YOUR ASSIGNMENT: Find the line containing "orange nut: 3 -> 4" in the records below. Copy exactly that line and each one after it, ending at the line containing "yellow nut: 5 -> 2", and nothing more.

DATASET CONTENT:
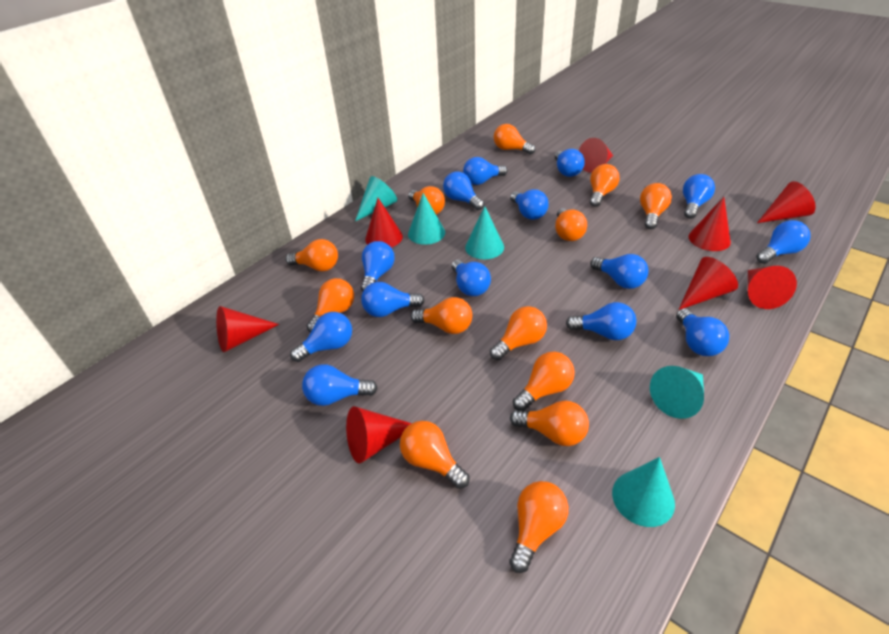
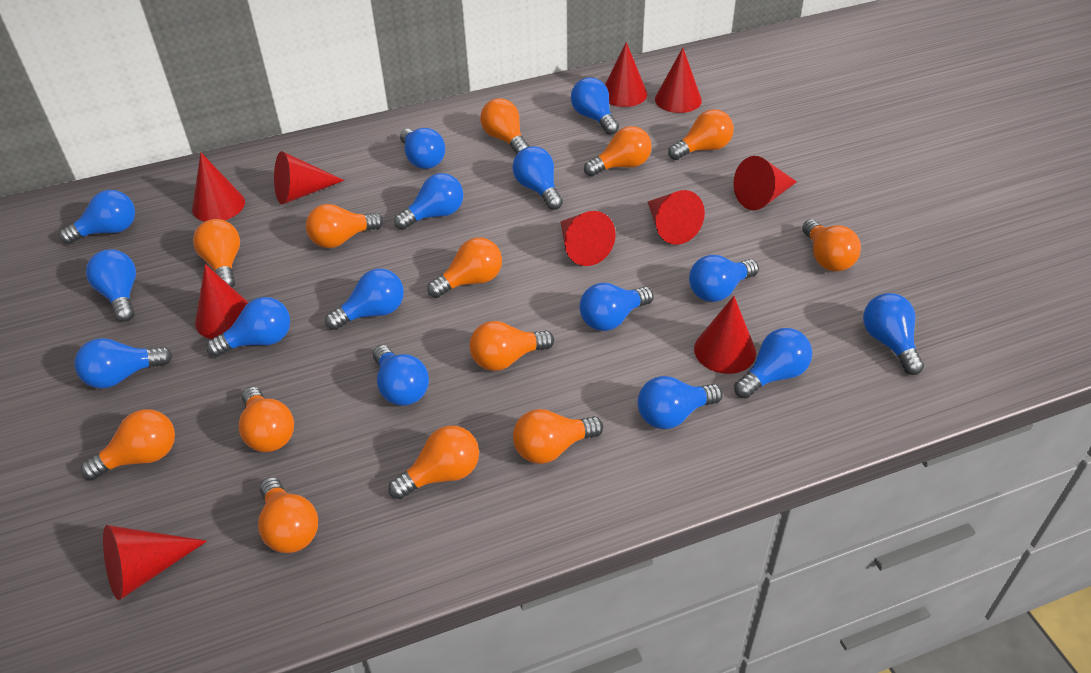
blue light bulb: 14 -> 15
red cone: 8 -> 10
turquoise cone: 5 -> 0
--
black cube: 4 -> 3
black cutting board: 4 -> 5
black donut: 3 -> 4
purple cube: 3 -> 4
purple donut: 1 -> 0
--
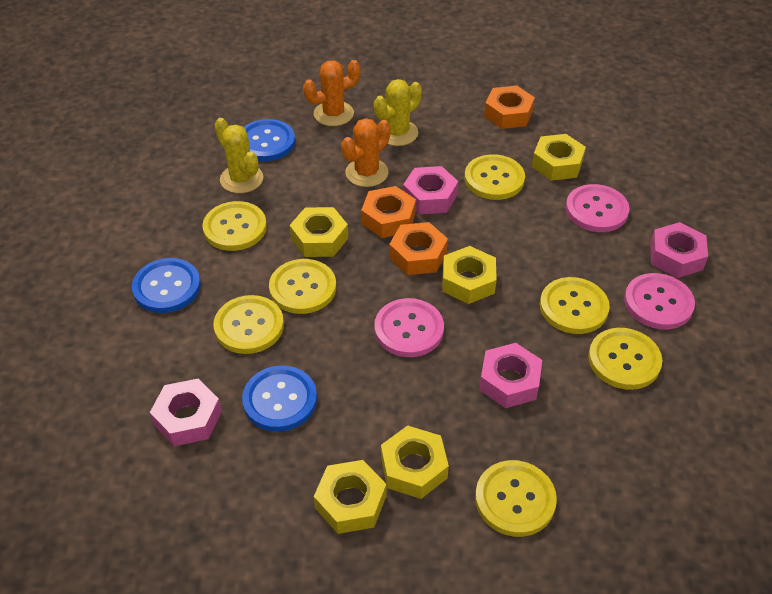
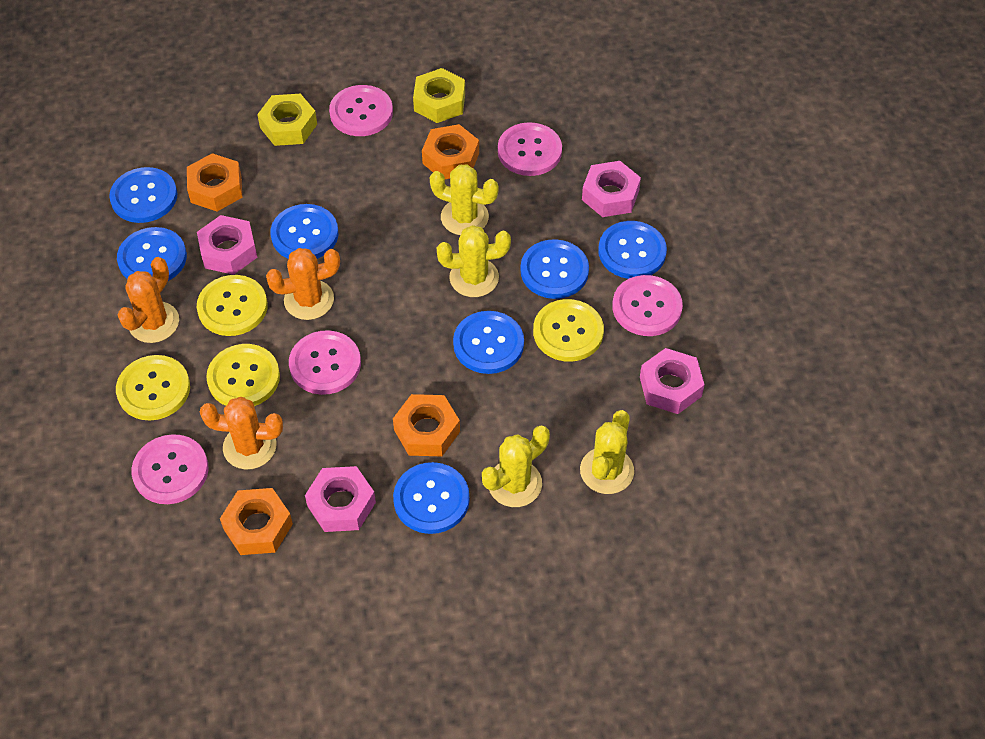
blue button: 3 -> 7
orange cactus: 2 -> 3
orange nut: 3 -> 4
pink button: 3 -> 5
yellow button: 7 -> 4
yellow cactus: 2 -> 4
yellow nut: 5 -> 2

EXPECTED OUTPUT:
orange nut: 3 -> 4
pink button: 3 -> 5
yellow button: 7 -> 4
yellow cactus: 2 -> 4
yellow nut: 5 -> 2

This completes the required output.